The task: The response must be made up of the lines in the entries below that contain "SONAR".

Listed entries:
╭──
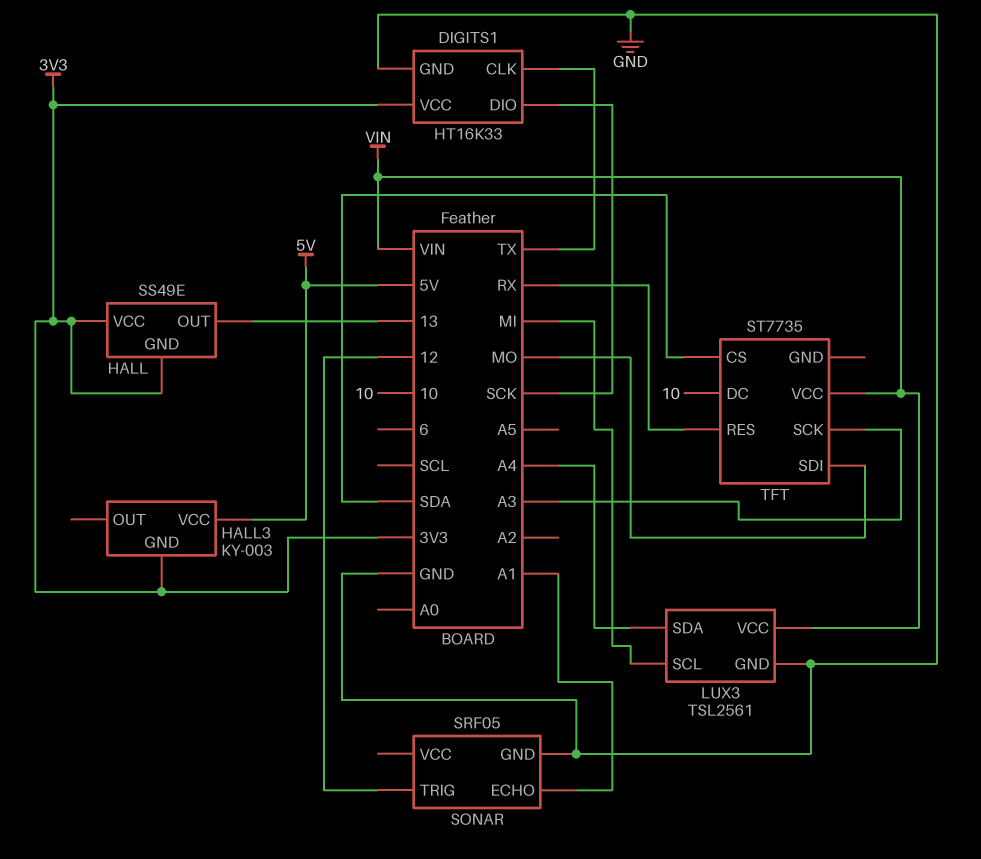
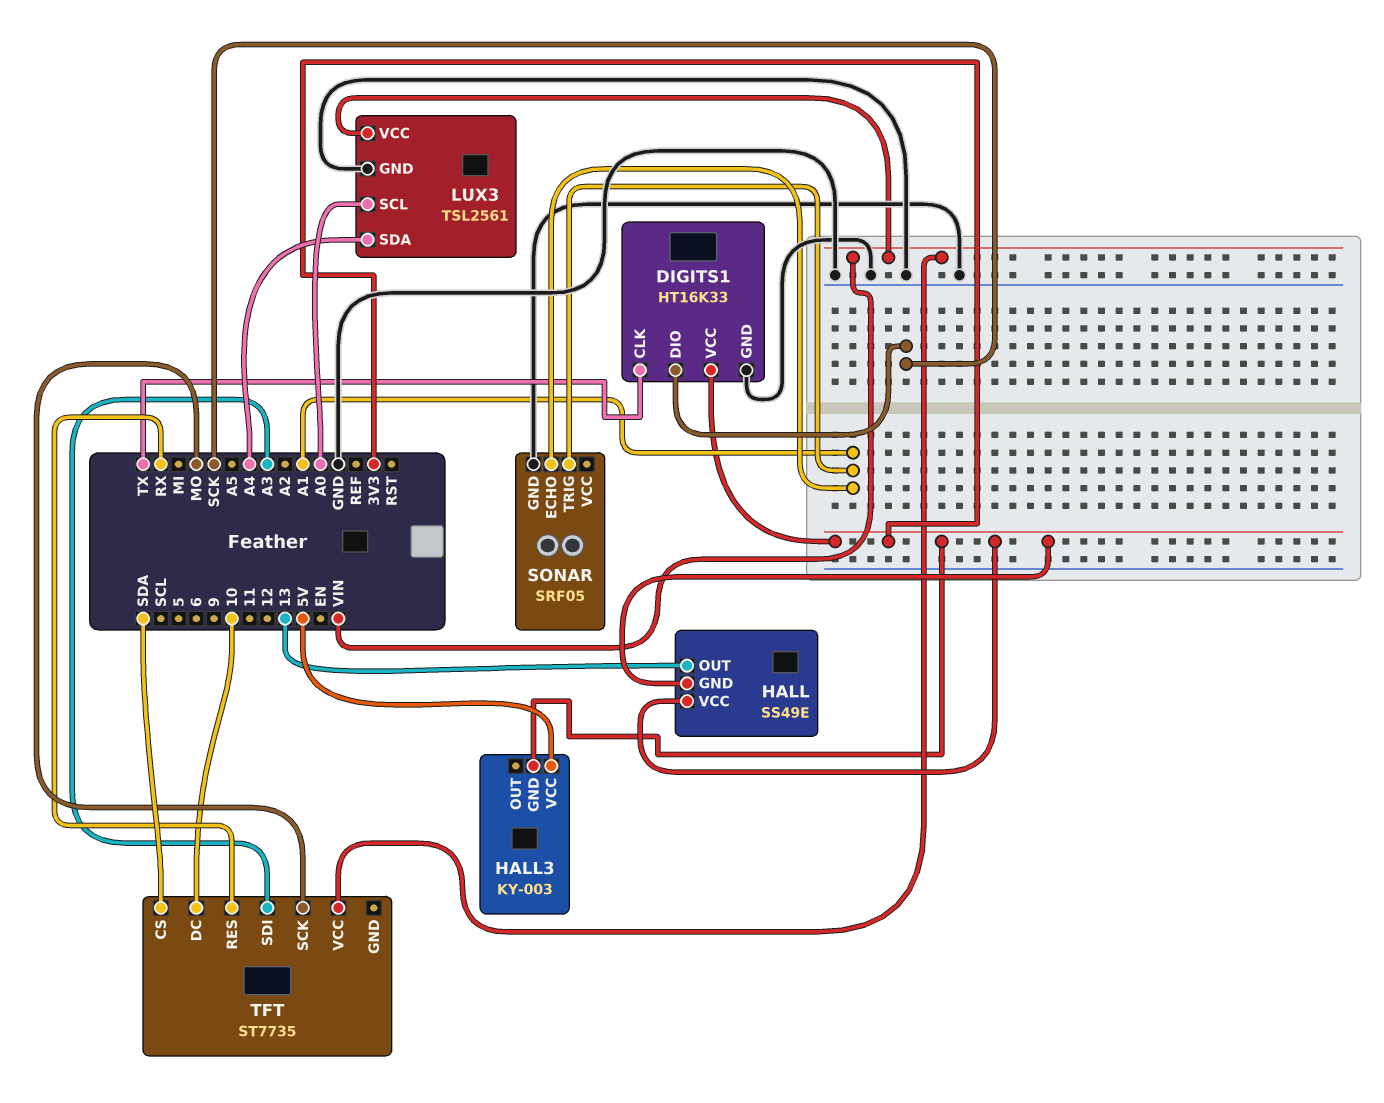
LUX3 pin SCL: MI -> A0
SONAR pin TRIG: 12 -> A1
TFT pin SCK: A3 -> MO
TFT pin SDI: MO -> A3

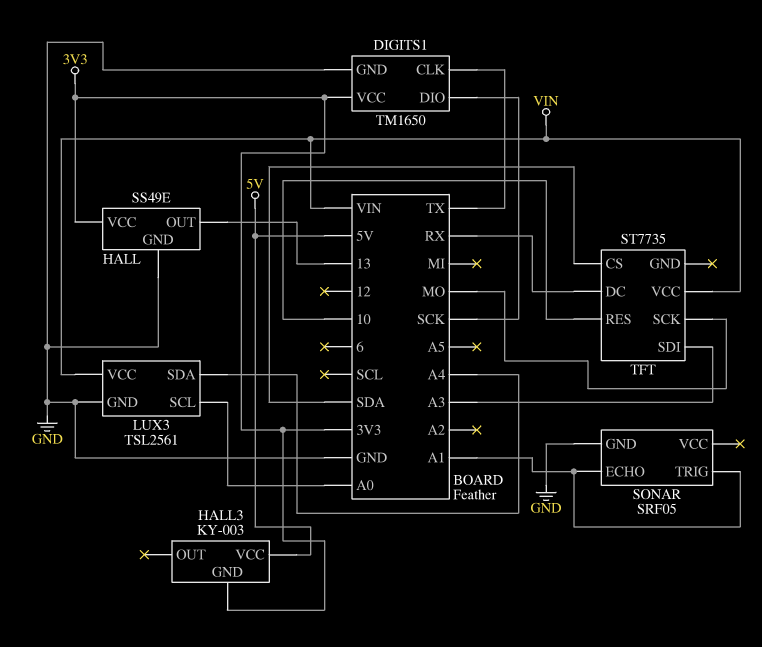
DIGITS1: HT16K33 -> TM1650
HALL pin GND: 3V3 -> GND
TFT pin DC: 10 -> RX
TFT pin RES: RX -> 10

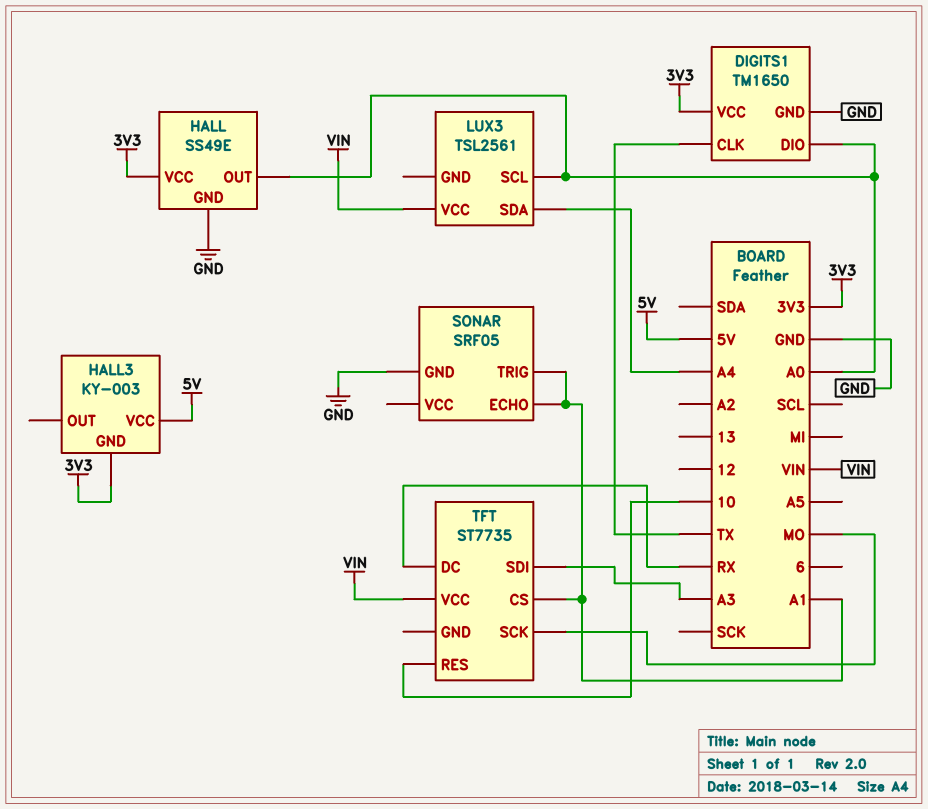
DIGITS1 pin DIO: SCK -> A0
HALL pin OUT: 13 -> A0
LUX3 pin GND: GND -> none
TFT pin CS: SDA -> A1

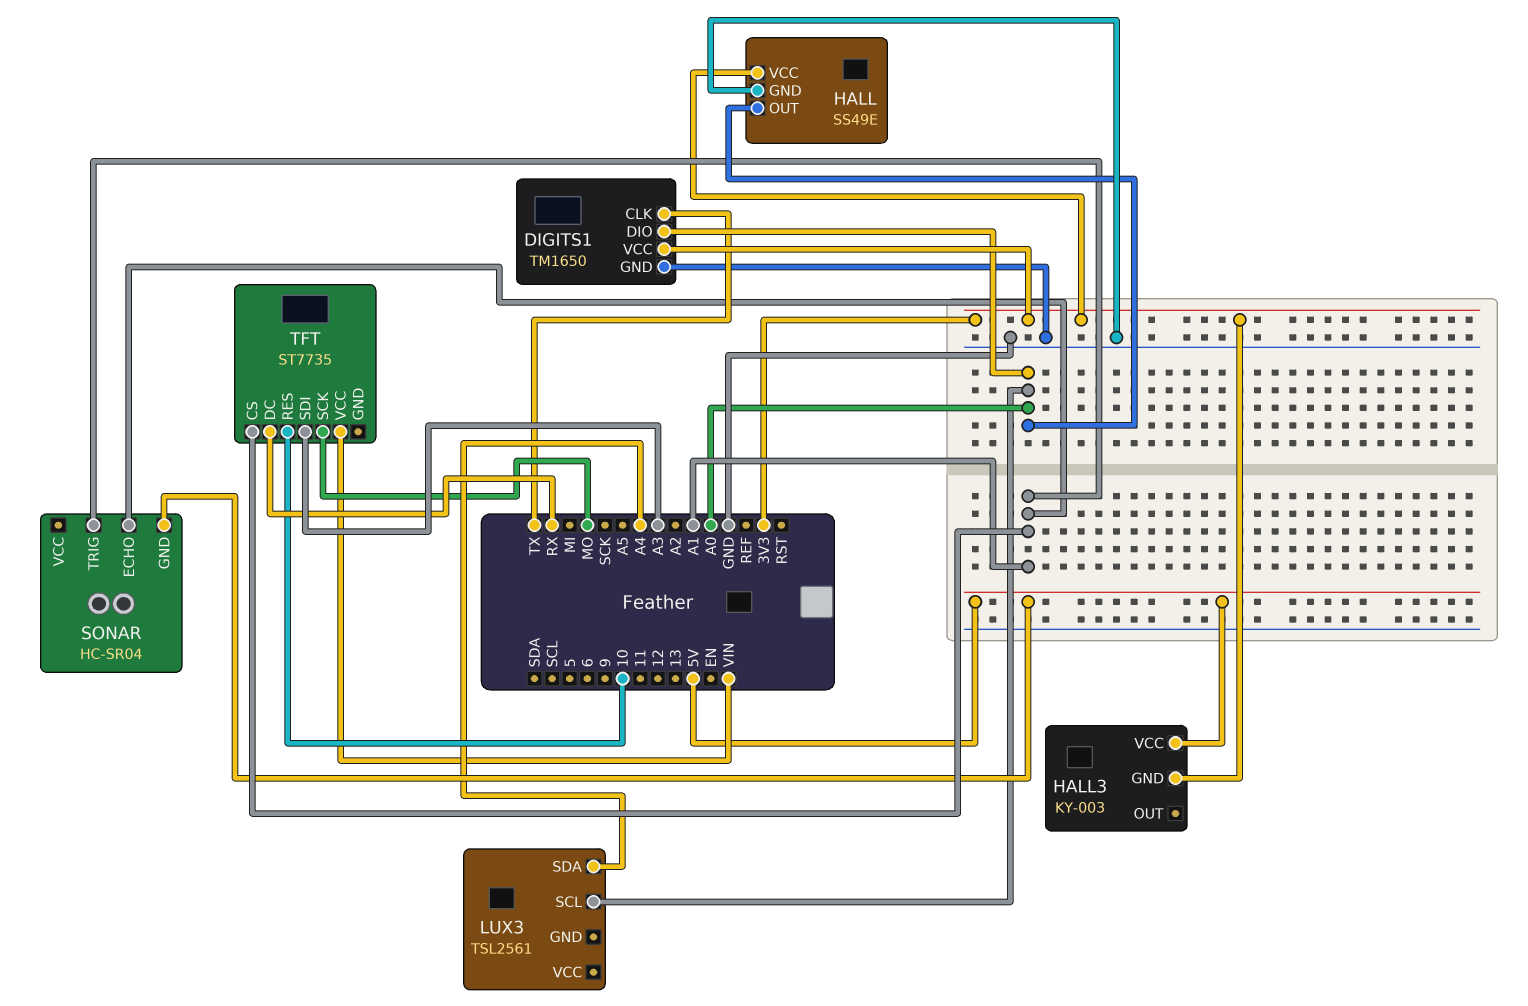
LUX3 pin VCC: VIN -> none
SONAR: SRF05 -> HC-SR04
SONAR pin GND: GND -> 5V

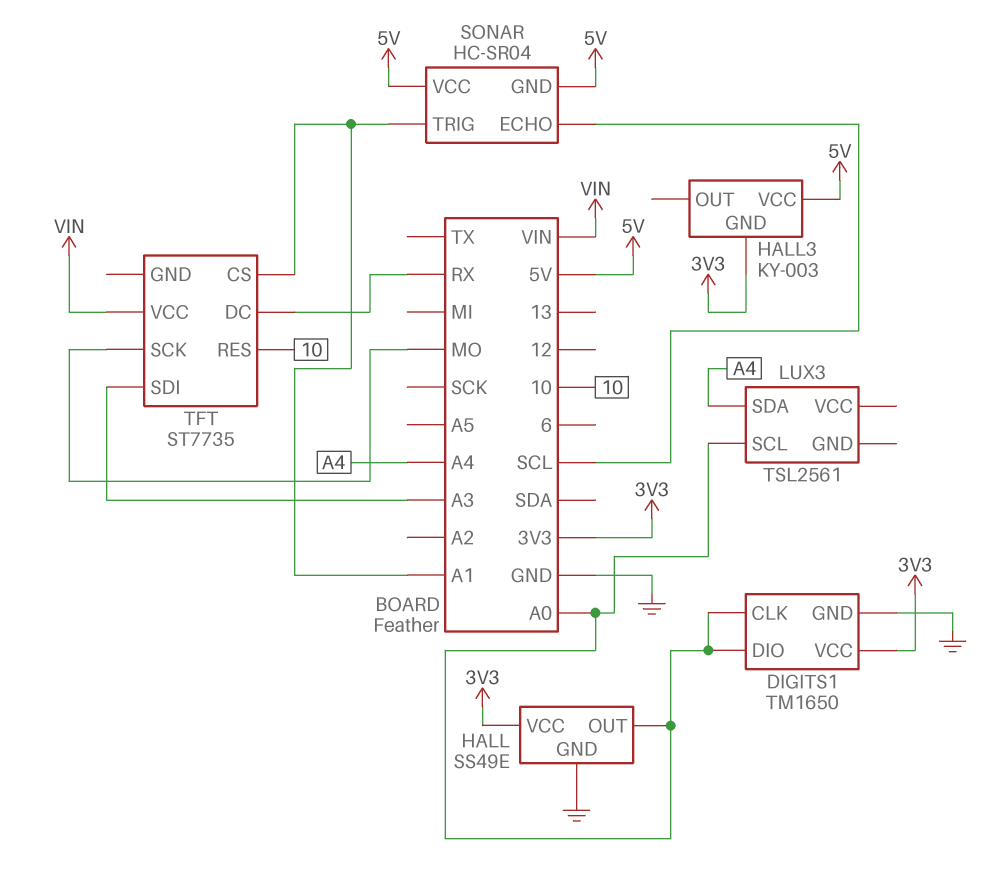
DIGITS1 pin CLK: TX -> A0
SONAR pin ECHO: A1 -> SCL
SONAR pin VCC: none -> 5V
╰──
Result for this task:
SONAR pin TRIG: 12 -> A1
SONAR: SRF05 -> HC-SR04
SONAR pin GND: GND -> 5V
SONAR pin ECHO: A1 -> SCL
SONAR pin VCC: none -> 5V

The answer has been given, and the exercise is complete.